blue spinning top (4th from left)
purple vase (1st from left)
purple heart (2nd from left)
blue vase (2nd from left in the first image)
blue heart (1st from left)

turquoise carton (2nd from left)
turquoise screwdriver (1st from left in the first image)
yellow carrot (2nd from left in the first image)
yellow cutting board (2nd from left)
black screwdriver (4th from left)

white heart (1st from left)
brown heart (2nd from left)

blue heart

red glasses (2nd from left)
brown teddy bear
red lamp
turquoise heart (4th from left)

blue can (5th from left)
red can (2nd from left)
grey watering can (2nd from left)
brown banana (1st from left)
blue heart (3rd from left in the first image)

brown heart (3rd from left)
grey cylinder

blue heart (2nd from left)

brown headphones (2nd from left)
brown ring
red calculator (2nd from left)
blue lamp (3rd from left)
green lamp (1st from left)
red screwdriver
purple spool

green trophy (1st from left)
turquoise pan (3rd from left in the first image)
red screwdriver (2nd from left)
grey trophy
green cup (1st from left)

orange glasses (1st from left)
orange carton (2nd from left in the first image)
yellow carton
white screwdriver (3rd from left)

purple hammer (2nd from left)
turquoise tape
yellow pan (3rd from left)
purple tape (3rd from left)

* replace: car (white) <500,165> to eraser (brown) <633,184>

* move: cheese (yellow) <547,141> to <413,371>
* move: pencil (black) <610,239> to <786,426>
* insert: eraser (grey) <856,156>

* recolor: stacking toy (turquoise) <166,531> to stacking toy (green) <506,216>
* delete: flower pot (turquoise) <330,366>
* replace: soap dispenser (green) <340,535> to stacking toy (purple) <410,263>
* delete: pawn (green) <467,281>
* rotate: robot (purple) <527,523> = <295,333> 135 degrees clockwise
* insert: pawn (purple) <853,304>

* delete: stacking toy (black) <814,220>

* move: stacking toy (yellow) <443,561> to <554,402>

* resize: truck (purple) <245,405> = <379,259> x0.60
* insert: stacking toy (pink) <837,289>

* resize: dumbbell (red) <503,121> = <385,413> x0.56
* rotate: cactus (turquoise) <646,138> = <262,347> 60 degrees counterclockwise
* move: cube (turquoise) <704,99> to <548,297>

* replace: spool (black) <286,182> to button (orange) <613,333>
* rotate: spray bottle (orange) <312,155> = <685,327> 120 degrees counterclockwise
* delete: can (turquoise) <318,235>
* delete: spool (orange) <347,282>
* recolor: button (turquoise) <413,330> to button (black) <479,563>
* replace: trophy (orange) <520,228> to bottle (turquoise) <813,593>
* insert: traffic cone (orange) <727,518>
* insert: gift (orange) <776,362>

• _Exercise requirements_: What do the lines above say from the one containing "red glasses (2nd from left)" down to the one containing "toy (green) <506,216>"? Return them exactly, both end lines included, and only them.

• _Exercise result_:
red glasses (2nd from left)
brown teddy bear
red lamp
turquoise heart (4th from left)

blue can (5th from left)
red can (2nd from left)
grey watering can (2nd from left)
brown banana (1st from left)
blue heart (3rd from left in the first image)

brown heart (3rd from left)
grey cylinder

blue heart (2nd from left)

brown headphones (2nd from left)
brown ring
red calculator (2nd from left)
blue lamp (3rd from left)
green lamp (1st from left)
red screwdriver
purple spool

green trophy (1st from left)
turquoise pan (3rd from left in the first image)
red screwdriver (2nd from left)
grey trophy
green cup (1st from left)

orange glasses (1st from left)
orange carton (2nd from left in the first image)
yellow carton
white screwdriver (3rd from left)

purple hammer (2nd from left)
turquoise tape
yellow pan (3rd from left)
purple tape (3rd from left)

* replace: car (white) <500,165> to eraser (brown) <633,184>

* move: cheese (yellow) <547,141> to <413,371>
* move: pencil (black) <610,239> to <786,426>
* insert: eraser (grey) <856,156>

* recolor: stacking toy (turquoise) <166,531> to stacking toy (green) <506,216>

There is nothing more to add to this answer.